Task requirements: With the pictures omitted, repeat exactly the lines below starting with the line that has "yellow square: (208, 87) -> (176, 68), moved" and going on through the line that has "gray arrow: (33, 54) -> (85, 137), moved".

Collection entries
• • •

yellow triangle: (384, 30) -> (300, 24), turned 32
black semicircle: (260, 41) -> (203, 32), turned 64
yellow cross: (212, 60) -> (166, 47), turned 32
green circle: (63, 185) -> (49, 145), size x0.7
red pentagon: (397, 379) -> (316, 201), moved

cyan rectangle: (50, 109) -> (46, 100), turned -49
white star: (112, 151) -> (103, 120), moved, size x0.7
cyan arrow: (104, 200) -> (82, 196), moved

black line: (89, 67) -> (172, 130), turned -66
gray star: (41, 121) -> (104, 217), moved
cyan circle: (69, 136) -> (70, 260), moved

• • •

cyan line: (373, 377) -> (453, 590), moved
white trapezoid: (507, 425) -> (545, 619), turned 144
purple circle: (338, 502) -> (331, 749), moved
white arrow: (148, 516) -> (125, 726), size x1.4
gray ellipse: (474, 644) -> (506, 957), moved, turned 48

• • •

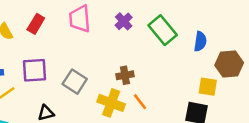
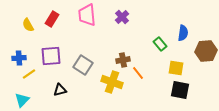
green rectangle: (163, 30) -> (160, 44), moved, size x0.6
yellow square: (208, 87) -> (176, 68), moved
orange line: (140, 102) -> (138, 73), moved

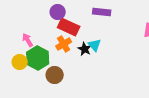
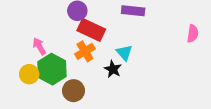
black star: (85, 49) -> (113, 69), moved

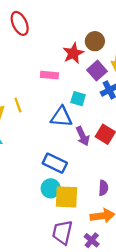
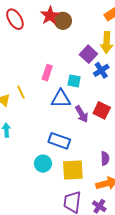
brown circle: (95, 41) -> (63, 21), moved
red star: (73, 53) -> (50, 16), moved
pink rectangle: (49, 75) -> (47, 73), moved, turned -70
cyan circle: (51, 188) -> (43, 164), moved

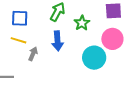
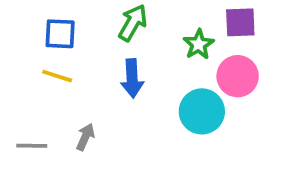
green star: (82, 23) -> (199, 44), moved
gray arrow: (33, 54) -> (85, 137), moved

• • •

Written response:
yellow square: (208, 87) -> (176, 68), moved
orange line: (140, 102) -> (138, 73), moved

black star: (85, 49) -> (113, 69), moved

brown circle: (95, 41) -> (63, 21), moved
red star: (73, 53) -> (50, 16), moved
pink rectangle: (49, 75) -> (47, 73), moved, turned -70
cyan circle: (51, 188) -> (43, 164), moved

green star: (82, 23) -> (199, 44), moved
gray arrow: (33, 54) -> (85, 137), moved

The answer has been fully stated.